Repeat the listing exactly as given, omitting every image.

══ Information provided

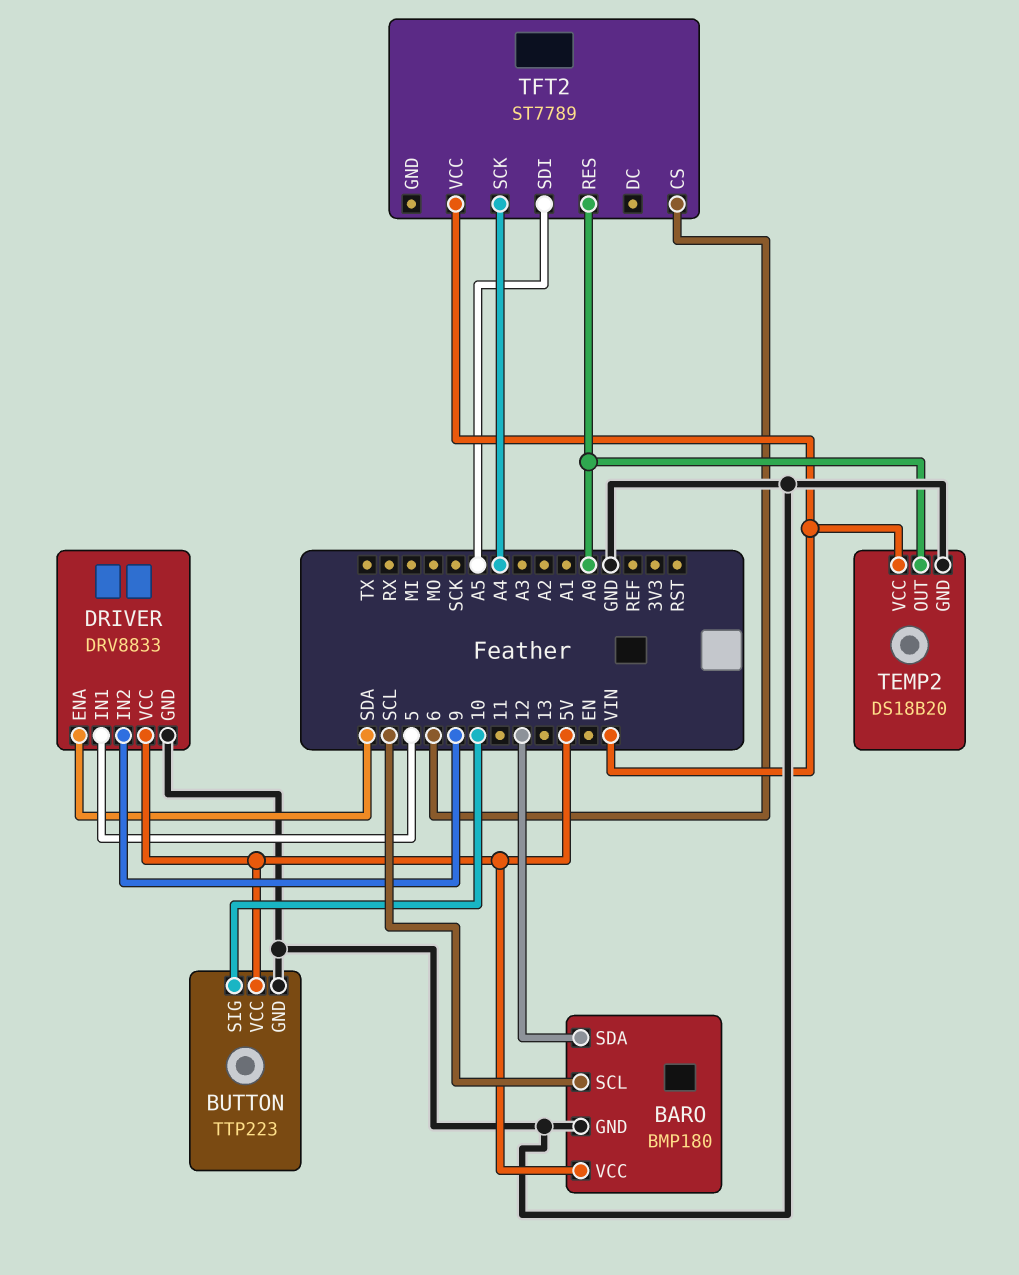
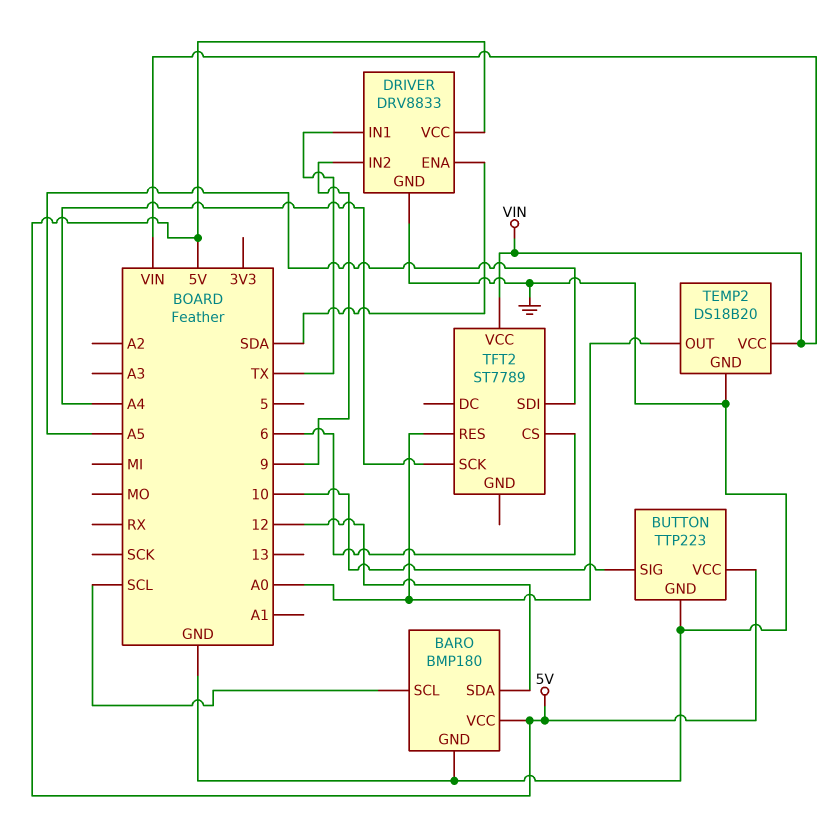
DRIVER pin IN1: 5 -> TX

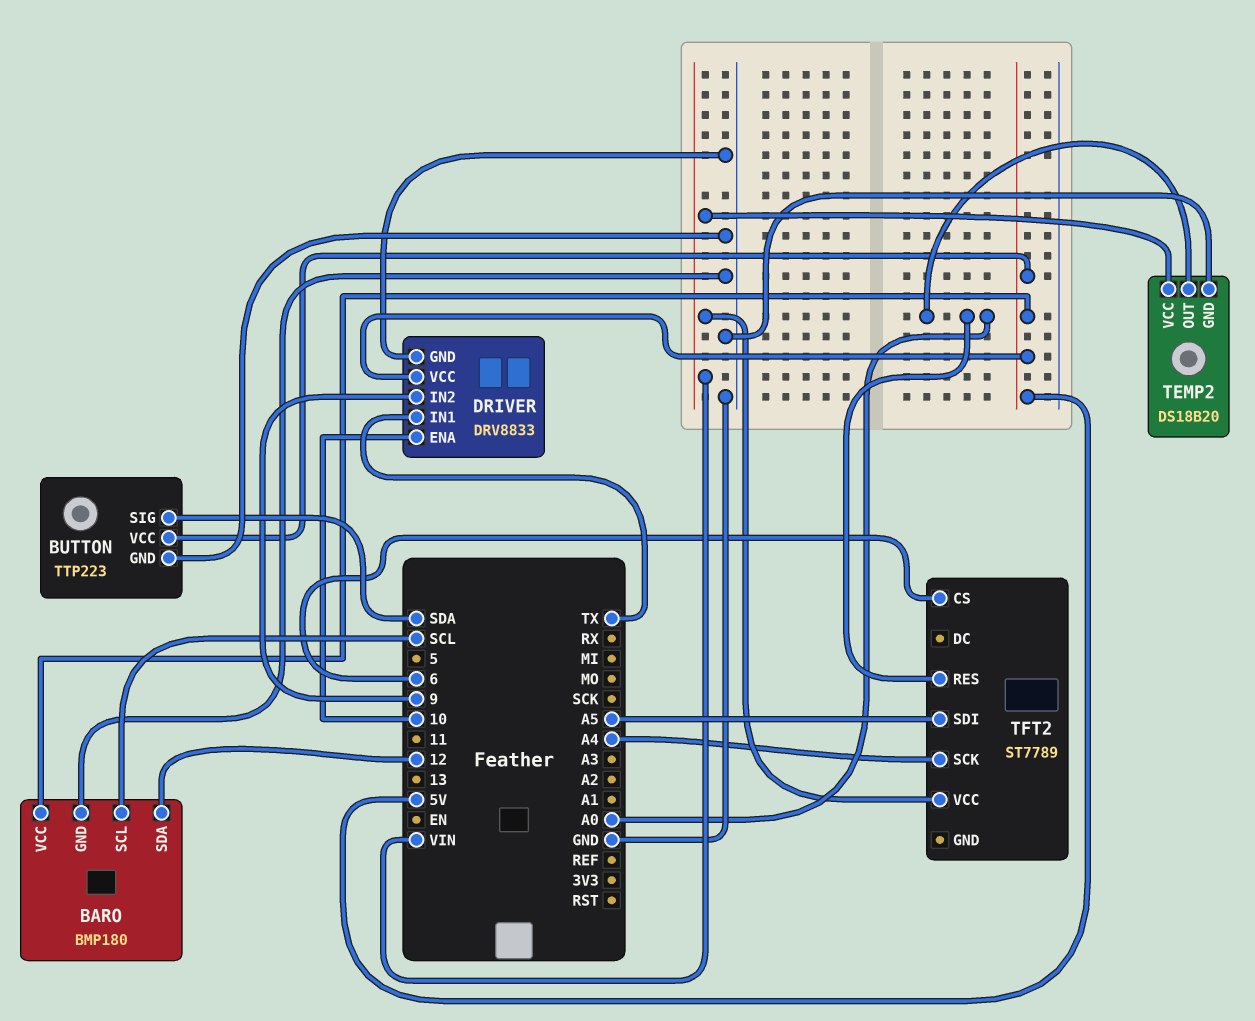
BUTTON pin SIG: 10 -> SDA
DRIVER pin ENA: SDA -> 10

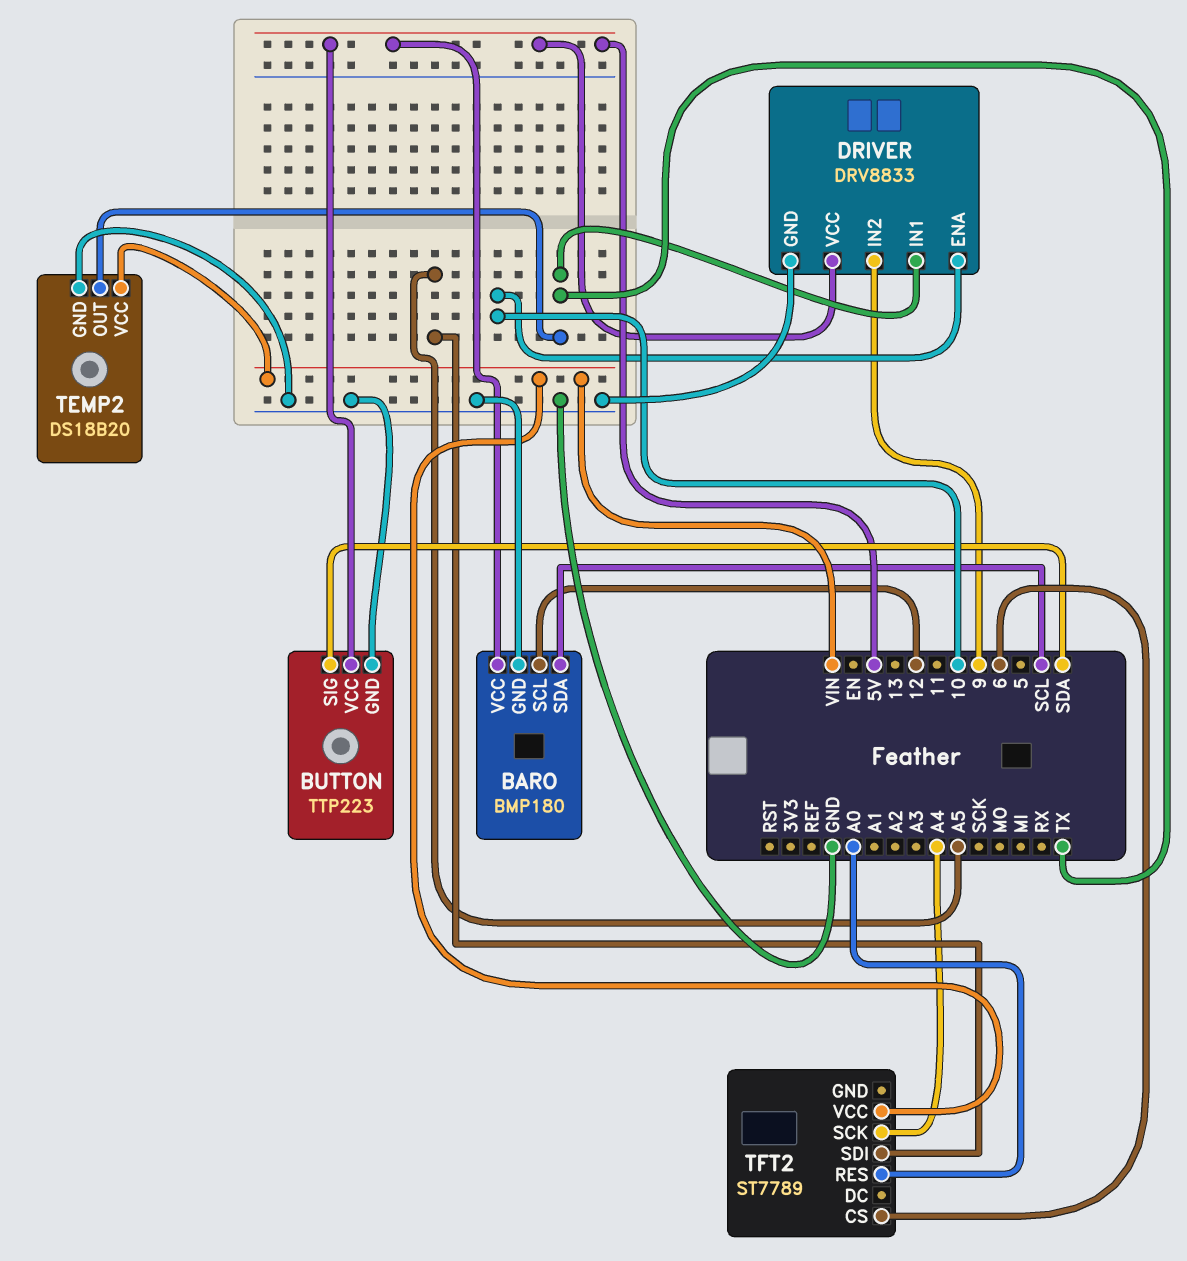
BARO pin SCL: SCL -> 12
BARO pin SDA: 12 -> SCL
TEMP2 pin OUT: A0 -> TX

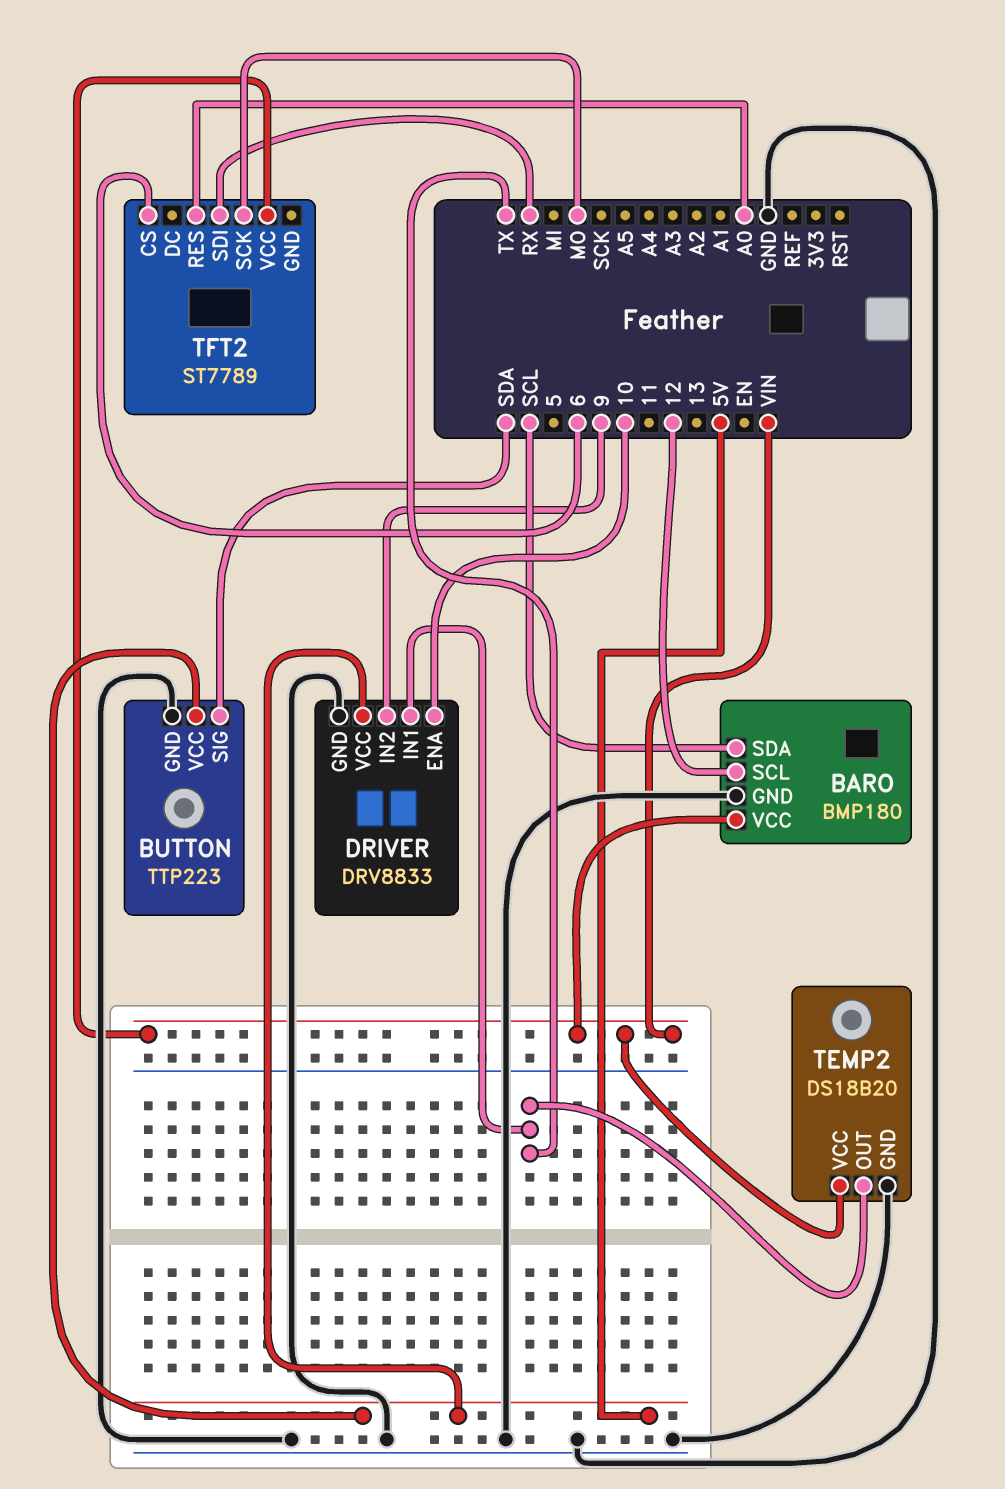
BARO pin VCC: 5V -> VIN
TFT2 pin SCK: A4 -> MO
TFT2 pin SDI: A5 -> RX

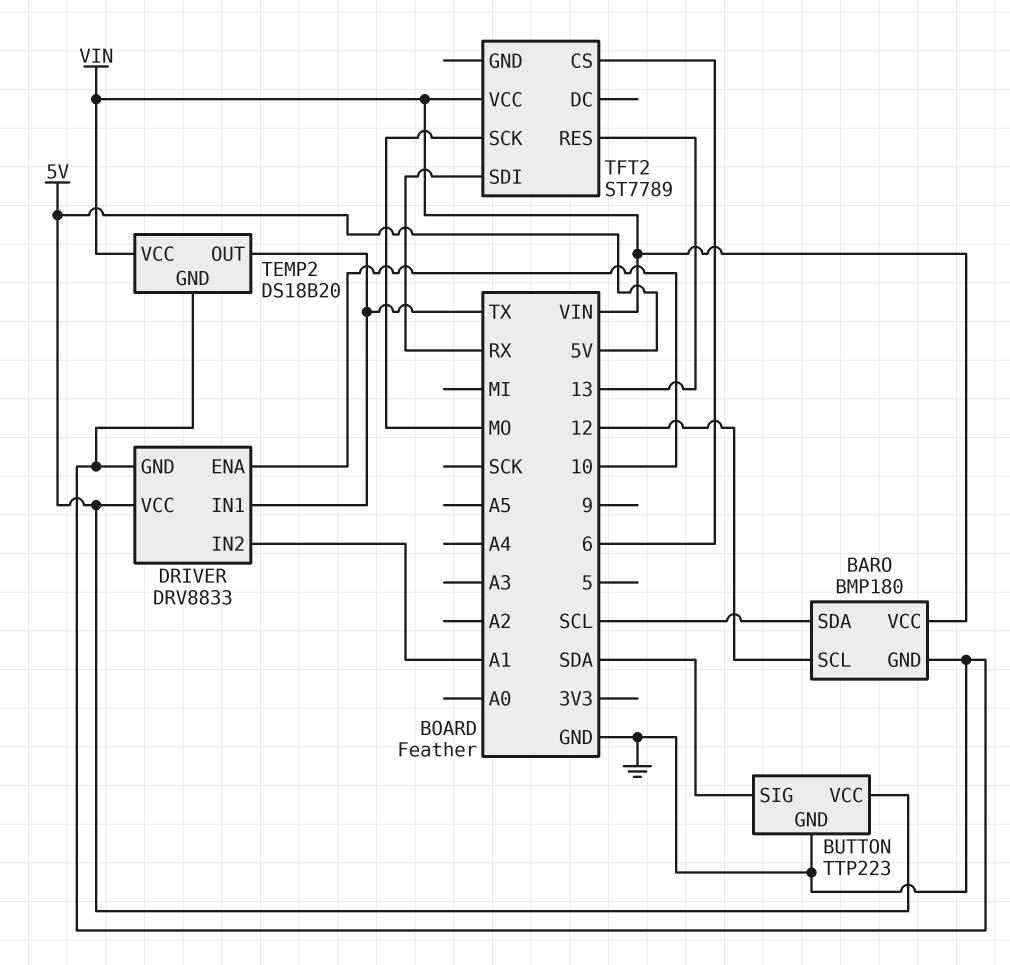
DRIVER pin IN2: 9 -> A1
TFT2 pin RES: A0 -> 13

════

**Exercise answer:**
DRIVER pin IN1: 5 -> TX

BUTTON pin SIG: 10 -> SDA
DRIVER pin ENA: SDA -> 10

BARO pin SCL: SCL -> 12
BARO pin SDA: 12 -> SCL
TEMP2 pin OUT: A0 -> TX

BARO pin VCC: 5V -> VIN
TFT2 pin SCK: A4 -> MO
TFT2 pin SDI: A5 -> RX

DRIVER pin IN2: 9 -> A1
TFT2 pin RES: A0 -> 13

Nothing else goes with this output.